YOUR OBJECTIVE: What lines of the data hold the string "arrow"? Copy them all.

Data records:
────────────────────
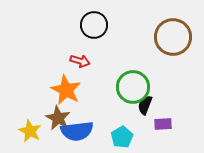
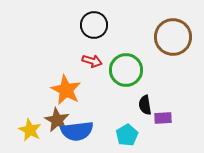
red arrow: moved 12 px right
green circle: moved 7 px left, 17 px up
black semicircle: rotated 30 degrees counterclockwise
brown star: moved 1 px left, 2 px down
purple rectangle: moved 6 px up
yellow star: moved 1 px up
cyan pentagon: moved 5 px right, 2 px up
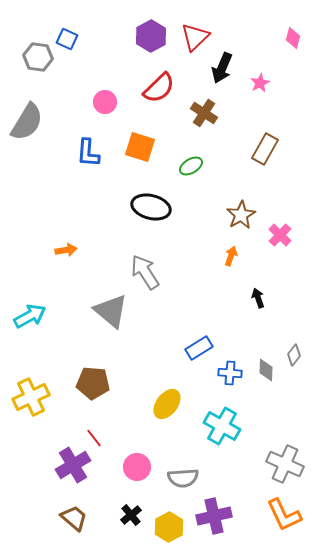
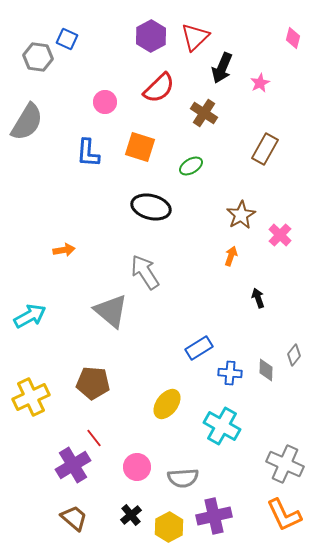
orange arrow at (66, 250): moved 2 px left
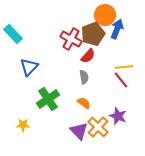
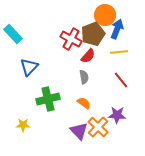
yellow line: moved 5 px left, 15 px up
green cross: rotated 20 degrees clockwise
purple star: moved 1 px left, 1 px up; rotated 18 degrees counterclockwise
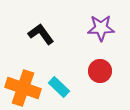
────────────────────
EXERCISE RESULT:
red arrow: moved 12 px right
orange arrow at (66, 250): moved 2 px left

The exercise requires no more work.